* Start Extracted material *

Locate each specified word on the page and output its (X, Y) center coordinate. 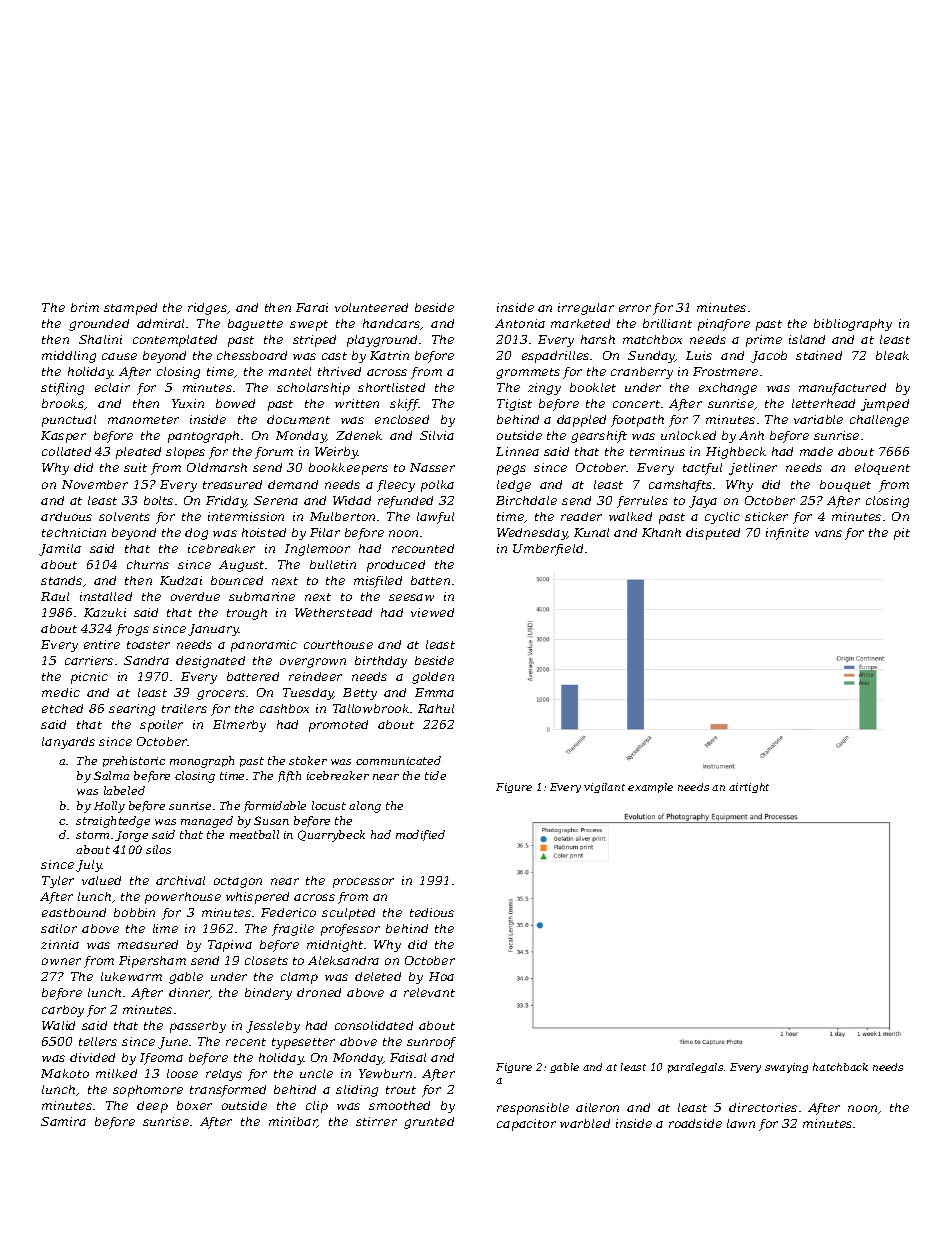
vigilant (604, 788)
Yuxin (188, 403)
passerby (198, 1027)
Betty (360, 694)
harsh (598, 339)
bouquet (845, 486)
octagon (238, 882)
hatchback (840, 1067)
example (650, 788)
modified (420, 835)
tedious (432, 912)
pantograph (203, 437)
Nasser (432, 467)
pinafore (724, 325)
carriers (89, 660)
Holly (109, 807)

* End Extracted material *

* Written problem:
Convert each line of the listing above into a JSON array of strings, one string per line, with blank lines omitted and the pictures left out.

* The completed task:
[
  "Locate each specified word on the page and output its (X, Y) center coordinate. ",
  "vigilant (604, 788)",
  "Yuxin (188, 403)",
  "passerby (198, 1027)",
  "Betty (360, 694)",
  "harsh (598, 339)",
  "bouquet (845, 486)",
  "octagon (238, 882)",
  "hatchback (840, 1067)",
  "example (650, 788)",
  "modified (420, 835)",
  "tedious (432, 912)",
  "pantograph (203, 437)",
  "Nasser (432, 467)",
  "pinafore (724, 325)",
  "carriers (89, 660)",
  "Holly (109, 807)"
]